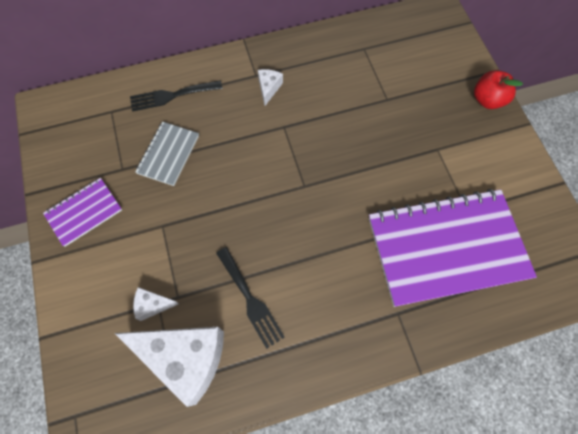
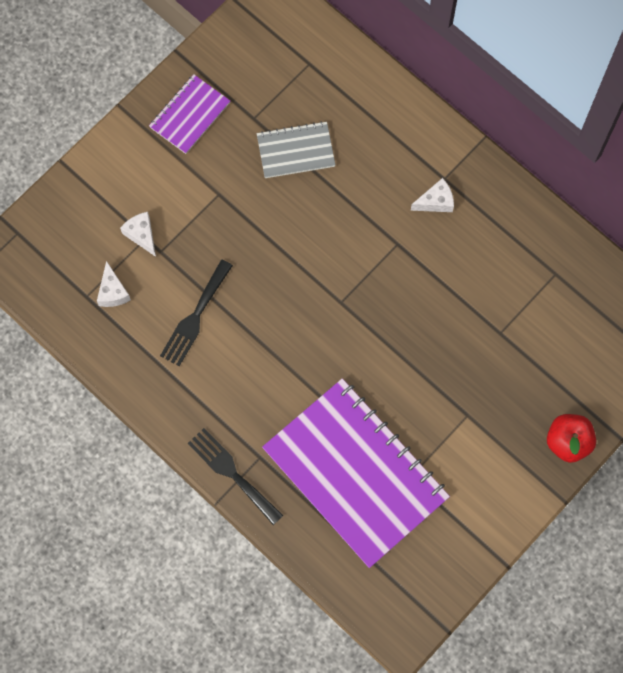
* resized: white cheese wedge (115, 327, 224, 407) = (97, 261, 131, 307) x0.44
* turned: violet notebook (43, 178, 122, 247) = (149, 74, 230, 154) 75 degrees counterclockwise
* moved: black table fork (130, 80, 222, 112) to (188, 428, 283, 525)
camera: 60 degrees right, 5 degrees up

--

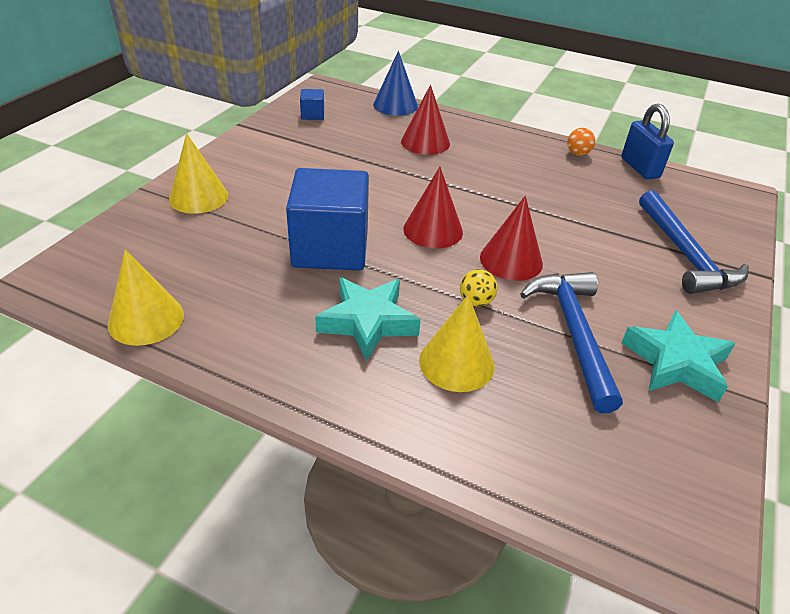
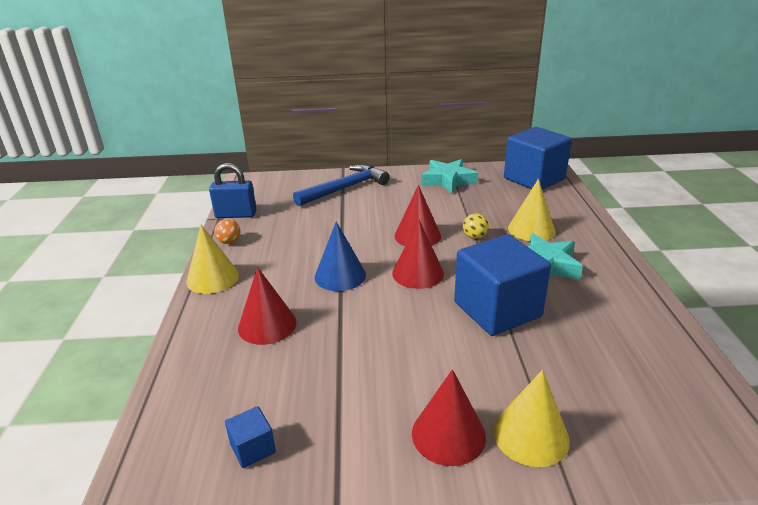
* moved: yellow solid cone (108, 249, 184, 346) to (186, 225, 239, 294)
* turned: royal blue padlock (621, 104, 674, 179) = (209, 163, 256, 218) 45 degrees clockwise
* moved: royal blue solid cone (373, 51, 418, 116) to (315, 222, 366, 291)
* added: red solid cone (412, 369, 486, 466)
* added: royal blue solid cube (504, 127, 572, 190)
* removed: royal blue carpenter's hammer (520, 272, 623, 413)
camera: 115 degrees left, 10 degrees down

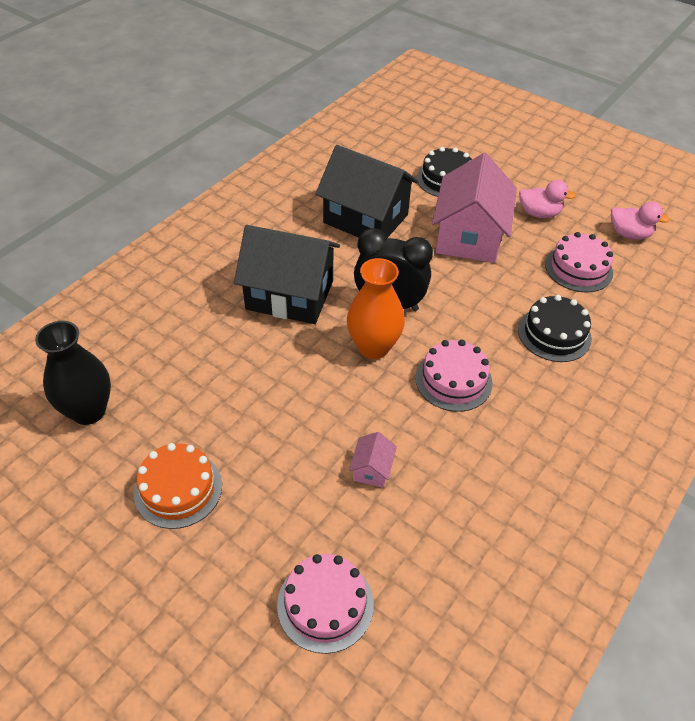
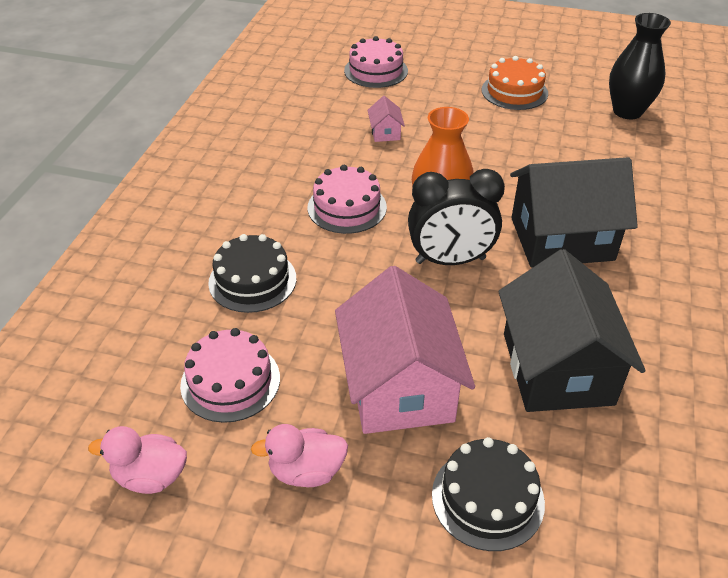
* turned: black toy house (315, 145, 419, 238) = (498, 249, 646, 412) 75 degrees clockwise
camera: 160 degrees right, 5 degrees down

◆ **BRIEF**: Both the line containing "45 degrees clockwise" and the line containing "369, 486, 466)" belong in the answer. Print them and every line above that falls between them exactly, and no others.

◆ **TASK OUTPUT**:
* turned: royal blue padlock (621, 104, 674, 179) = (209, 163, 256, 218) 45 degrees clockwise
* moved: royal blue solid cone (373, 51, 418, 116) to (315, 222, 366, 291)
* added: red solid cone (412, 369, 486, 466)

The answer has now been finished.